* [THE PROBLEM]: Give the records again, word for word.

(Scene change data)
- - - - - - -
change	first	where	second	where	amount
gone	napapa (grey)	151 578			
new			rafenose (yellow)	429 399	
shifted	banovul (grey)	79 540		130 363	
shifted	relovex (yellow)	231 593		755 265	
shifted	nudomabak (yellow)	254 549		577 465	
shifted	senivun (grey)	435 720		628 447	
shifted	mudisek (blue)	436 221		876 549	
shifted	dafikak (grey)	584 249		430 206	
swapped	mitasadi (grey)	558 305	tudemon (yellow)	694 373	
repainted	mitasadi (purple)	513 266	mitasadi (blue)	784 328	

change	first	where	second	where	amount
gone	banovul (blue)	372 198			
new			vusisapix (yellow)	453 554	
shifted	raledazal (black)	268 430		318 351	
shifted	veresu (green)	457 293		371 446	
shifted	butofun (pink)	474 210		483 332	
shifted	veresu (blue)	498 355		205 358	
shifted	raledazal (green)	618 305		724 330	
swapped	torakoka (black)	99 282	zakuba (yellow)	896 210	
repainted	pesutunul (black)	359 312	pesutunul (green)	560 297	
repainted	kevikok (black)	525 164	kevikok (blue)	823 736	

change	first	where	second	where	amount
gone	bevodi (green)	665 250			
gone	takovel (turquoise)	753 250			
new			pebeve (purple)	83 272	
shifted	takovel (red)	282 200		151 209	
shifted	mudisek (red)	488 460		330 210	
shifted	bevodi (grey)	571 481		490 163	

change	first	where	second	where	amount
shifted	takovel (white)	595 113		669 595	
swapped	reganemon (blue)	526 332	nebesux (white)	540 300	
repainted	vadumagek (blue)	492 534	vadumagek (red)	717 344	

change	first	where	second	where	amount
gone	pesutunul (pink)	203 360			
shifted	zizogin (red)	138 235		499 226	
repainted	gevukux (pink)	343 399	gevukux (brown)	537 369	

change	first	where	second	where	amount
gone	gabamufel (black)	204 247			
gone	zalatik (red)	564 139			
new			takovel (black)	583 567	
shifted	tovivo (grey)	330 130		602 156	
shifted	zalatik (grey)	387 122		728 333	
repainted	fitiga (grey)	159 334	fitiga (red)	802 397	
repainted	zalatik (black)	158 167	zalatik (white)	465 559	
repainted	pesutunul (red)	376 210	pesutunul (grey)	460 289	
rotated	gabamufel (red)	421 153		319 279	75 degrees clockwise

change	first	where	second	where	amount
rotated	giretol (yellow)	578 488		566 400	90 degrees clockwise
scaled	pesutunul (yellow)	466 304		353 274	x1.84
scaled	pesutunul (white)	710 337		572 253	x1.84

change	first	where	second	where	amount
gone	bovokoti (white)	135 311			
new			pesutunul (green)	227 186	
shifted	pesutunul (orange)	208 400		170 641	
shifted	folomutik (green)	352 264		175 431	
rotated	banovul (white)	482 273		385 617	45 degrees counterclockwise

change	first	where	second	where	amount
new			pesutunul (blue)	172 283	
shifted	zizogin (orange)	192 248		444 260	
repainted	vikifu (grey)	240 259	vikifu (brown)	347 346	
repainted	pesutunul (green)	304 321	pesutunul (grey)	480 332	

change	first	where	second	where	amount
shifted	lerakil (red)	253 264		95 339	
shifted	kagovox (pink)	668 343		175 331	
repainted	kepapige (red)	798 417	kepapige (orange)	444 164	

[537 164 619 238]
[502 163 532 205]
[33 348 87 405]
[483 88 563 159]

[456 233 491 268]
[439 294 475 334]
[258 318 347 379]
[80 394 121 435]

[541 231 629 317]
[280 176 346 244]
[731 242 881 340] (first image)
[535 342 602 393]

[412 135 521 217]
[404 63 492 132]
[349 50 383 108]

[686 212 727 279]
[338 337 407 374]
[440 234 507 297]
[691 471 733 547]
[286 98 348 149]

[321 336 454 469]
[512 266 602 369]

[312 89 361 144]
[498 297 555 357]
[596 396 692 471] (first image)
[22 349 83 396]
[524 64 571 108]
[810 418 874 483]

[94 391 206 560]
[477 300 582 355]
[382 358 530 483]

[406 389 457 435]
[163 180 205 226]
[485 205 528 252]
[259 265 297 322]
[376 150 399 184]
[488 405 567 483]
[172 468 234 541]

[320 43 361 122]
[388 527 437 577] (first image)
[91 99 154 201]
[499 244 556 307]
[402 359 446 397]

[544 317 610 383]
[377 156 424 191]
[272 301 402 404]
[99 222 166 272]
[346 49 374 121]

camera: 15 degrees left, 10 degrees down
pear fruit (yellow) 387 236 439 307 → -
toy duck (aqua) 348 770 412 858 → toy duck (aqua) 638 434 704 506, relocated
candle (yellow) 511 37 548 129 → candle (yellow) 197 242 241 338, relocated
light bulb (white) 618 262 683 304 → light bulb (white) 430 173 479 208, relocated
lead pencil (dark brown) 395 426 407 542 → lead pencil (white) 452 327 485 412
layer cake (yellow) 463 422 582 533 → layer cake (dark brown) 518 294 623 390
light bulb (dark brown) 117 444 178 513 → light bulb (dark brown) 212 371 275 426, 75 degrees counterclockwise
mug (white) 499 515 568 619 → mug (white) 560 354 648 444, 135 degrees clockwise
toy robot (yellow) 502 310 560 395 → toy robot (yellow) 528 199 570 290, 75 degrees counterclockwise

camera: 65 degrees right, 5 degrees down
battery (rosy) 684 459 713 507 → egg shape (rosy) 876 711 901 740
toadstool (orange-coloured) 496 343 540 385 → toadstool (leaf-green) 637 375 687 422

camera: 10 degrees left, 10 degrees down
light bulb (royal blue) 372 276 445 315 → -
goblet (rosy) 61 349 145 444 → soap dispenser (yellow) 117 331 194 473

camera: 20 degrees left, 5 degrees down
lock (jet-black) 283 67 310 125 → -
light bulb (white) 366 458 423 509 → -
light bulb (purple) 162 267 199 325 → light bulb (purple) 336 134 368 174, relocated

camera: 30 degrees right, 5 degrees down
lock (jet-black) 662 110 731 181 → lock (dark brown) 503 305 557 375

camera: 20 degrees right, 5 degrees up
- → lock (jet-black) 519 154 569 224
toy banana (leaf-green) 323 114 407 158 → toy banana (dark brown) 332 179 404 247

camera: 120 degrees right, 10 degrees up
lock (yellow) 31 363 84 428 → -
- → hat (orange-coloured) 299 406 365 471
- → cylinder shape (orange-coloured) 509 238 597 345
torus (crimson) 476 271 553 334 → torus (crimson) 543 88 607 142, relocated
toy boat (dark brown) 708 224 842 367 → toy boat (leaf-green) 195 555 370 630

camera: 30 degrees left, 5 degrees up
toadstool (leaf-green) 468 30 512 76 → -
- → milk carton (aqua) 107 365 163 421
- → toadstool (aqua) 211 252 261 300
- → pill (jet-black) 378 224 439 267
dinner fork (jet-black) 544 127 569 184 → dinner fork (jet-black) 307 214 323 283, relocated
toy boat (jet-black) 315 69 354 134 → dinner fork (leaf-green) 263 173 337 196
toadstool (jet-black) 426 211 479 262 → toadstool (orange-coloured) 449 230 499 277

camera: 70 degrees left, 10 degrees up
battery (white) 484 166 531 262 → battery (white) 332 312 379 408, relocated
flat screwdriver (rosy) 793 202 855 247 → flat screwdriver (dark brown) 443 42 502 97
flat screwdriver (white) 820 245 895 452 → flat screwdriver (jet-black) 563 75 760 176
- - - - - - -
* [ANSWER SECTION]:
change	first	where	second	where	amount
gone	napapa (grey)	151 578			
new			rafenose (yellow)	429 399	
shifted	banovul (grey)	79 540		130 363	
shifted	relovex (yellow)	231 593		755 265	
shifted	nudomabak (yellow)	254 549		577 465	
shifted	senivun (grey)	435 720		628 447	
shifted	mudisek (blue)	436 221		876 549	
shifted	dafikak (grey)	584 249		430 206	
swapped	mitasadi (grey)	558 305	tudemon (yellow)	694 373	
repainted	mitasadi (purple)	513 266	mitasadi (blue)	784 328	

change	first	where	second	where	amount
gone	banovul (blue)	372 198			
new			vusisapix (yellow)	453 554	
shifted	raledazal (black)	268 430		318 351	
shifted	veresu (green)	457 293		371 446	
shifted	butofun (pink)	474 210		483 332	
shifted	veresu (blue)	498 355		205 358	
shifted	raledazal (green)	618 305		724 330	
swapped	torakoka (black)	99 282	zakuba (yellow)	896 210	
repainted	pesutunul (black)	359 312	pesutunul (green)	560 297	
repainted	kevikok (black)	525 164	kevikok (blue)	823 736	

change	first	where	second	where	amount
gone	bevodi (green)	665 250			
gone	takovel (turquoise)	753 250			
new			pebeve (purple)	83 272	
shifted	takovel (red)	282 200		151 209	
shifted	mudisek (red)	488 460		330 210	
shifted	bevodi (grey)	571 481		490 163	

change	first	where	second	where	amount
shifted	takovel (white)	595 113		669 595	
swapped	reganemon (blue)	526 332	nebesux (white)	540 300	
repainted	vadumagek (blue)	492 534	vadumagek (red)	717 344	

change	first	where	second	where	amount
gone	pesutunul (pink)	203 360			
shifted	zizogin (red)	138 235		499 226	
repainted	gevukux (pink)	343 399	gevukux (brown)	537 369	

change	first	where	second	where	amount
gone	gabamufel (black)	204 247			
gone	zalatik (red)	564 139			
new			takovel (black)	583 567	
shifted	tovivo (grey)	330 130		602 156	
shifted	zalatik (grey)	387 122		728 333	
repainted	fitiga (grey)	159 334	fitiga (red)	802 397	
repainted	zalatik (black)	158 167	zalatik (white)	465 559	
repainted	pesutunul (red)	376 210	pesutunul (grey)	460 289	
rotated	gabamufel (red)	421 153		319 279	75 degrees clockwise

change	first	where	second	where	amount
rotated	giretol (yellow)	578 488		566 400	90 degrees clockwise
scaled	pesutunul (yellow)	466 304		353 274	x1.84
scaled	pesutunul (white)	710 337		572 253	x1.84

change	first	where	second	where	amount
gone	bovokoti (white)	135 311			
new			pesutunul (green)	227 186	
shifted	pesutunul (orange)	208 400		170 641	
shifted	folomutik (green)	352 264		175 431	
rotated	banovul (white)	482 273		385 617	45 degrees counterclockwise

change	first	where	second	where	amount
new			pesutunul (blue)	172 283	
shifted	zizogin (orange)	192 248		444 260	
repainted	vikifu (grey)	240 259	vikifu (brown)	347 346	
repainted	pesutunul (green)	304 321	pesutunul (grey)	480 332	

change	first	where	second	where	amount
shifted	lerakil (red)	253 264		95 339	
shifted	kagovox (pink)	668 343		175 331	
repainted	kepapige (red)	798 417	kepapige (orange)	444 164	

[537 164 619 238]
[502 163 532 205]
[33 348 87 405]
[483 88 563 159]

[456 233 491 268]
[439 294 475 334]
[258 318 347 379]
[80 394 121 435]

[541 231 629 317]
[280 176 346 244]
[731 242 881 340] (first image)
[535 342 602 393]

[412 135 521 217]
[404 63 492 132]
[349 50 383 108]

[686 212 727 279]
[338 337 407 374]
[440 234 507 297]
[691 471 733 547]
[286 98 348 149]

[321 336 454 469]
[512 266 602 369]

[312 89 361 144]
[498 297 555 357]
[596 396 692 471] (first image)
[22 349 83 396]
[524 64 571 108]
[810 418 874 483]

[94 391 206 560]
[477 300 582 355]
[382 358 530 483]

[406 389 457 435]
[163 180 205 226]
[485 205 528 252]
[259 265 297 322]
[376 150 399 184]
[488 405 567 483]
[172 468 234 541]

[320 43 361 122]
[388 527 437 577] (first image)
[91 99 154 201]
[499 244 556 307]
[402 359 446 397]

[544 317 610 383]
[377 156 424 191]
[272 301 402 404]
[99 222 166 272]
[346 49 374 121]

camera: 15 degrees left, 10 degrees down
pear fruit (yellow) 387 236 439 307 → -
toy duck (aqua) 348 770 412 858 → toy duck (aqua) 638 434 704 506, relocated
candle (yellow) 511 37 548 129 → candle (yellow) 197 242 241 338, relocated
light bulb (white) 618 262 683 304 → light bulb (white) 430 173 479 208, relocated
lead pencil (dark brown) 395 426 407 542 → lead pencil (white) 452 327 485 412
layer cake (yellow) 463 422 582 533 → layer cake (dark brown) 518 294 623 390
light bulb (dark brown) 117 444 178 513 → light bulb (dark brown) 212 371 275 426, 75 degrees counterclockwise
mug (white) 499 515 568 619 → mug (white) 560 354 648 444, 135 degrees clockwise
toy robot (yellow) 502 310 560 395 → toy robot (yellow) 528 199 570 290, 75 degrees counterclockwise

camera: 65 degrees right, 5 degrees down
battery (rosy) 684 459 713 507 → egg shape (rosy) 876 711 901 740
toadstool (orange-coloured) 496 343 540 385 → toadstool (leaf-green) 637 375 687 422

camera: 10 degrees left, 10 degrees down
light bulb (royal blue) 372 276 445 315 → -
goblet (rosy) 61 349 145 444 → soap dispenser (yellow) 117 331 194 473

camera: 20 degrees left, 5 degrees down
lock (jet-black) 283 67 310 125 → -
light bulb (white) 366 458 423 509 → -
light bulb (purple) 162 267 199 325 → light bulb (purple) 336 134 368 174, relocated

camera: 30 degrees right, 5 degrees down
lock (jet-black) 662 110 731 181 → lock (dark brown) 503 305 557 375

camera: 20 degrees right, 5 degrees up
- → lock (jet-black) 519 154 569 224
toy banana (leaf-green) 323 114 407 158 → toy banana (dark brown) 332 179 404 247

camera: 120 degrees right, 10 degrees up
lock (yellow) 31 363 84 428 → -
- → hat (orange-coloured) 299 406 365 471
- → cylinder shape (orange-coloured) 509 238 597 345
torus (crimson) 476 271 553 334 → torus (crimson) 543 88 607 142, relocated
toy boat (dark brown) 708 224 842 367 → toy boat (leaf-green) 195 555 370 630

camera: 30 degrees left, 5 degrees up
toadstool (leaf-green) 468 30 512 76 → -
- → milk carton (aqua) 107 365 163 421
- → toadstool (aqua) 211 252 261 300
- → pill (jet-black) 378 224 439 267
dinner fork (jet-black) 544 127 569 184 → dinner fork (jet-black) 307 214 323 283, relocated
toy boat (jet-black) 315 69 354 134 → dinner fork (leaf-green) 263 173 337 196
toadstool (jet-black) 426 211 479 262 → toadstool (orange-coloured) 449 230 499 277

camera: 70 degrees left, 10 degrees up
battery (white) 484 166 531 262 → battery (white) 332 312 379 408, relocated
flat screwdriver (rosy) 793 202 855 247 → flat screwdriver (dark brown) 443 42 502 97
flat screwdriver (white) 820 245 895 452 → flat screwdriver (jet-black) 563 75 760 176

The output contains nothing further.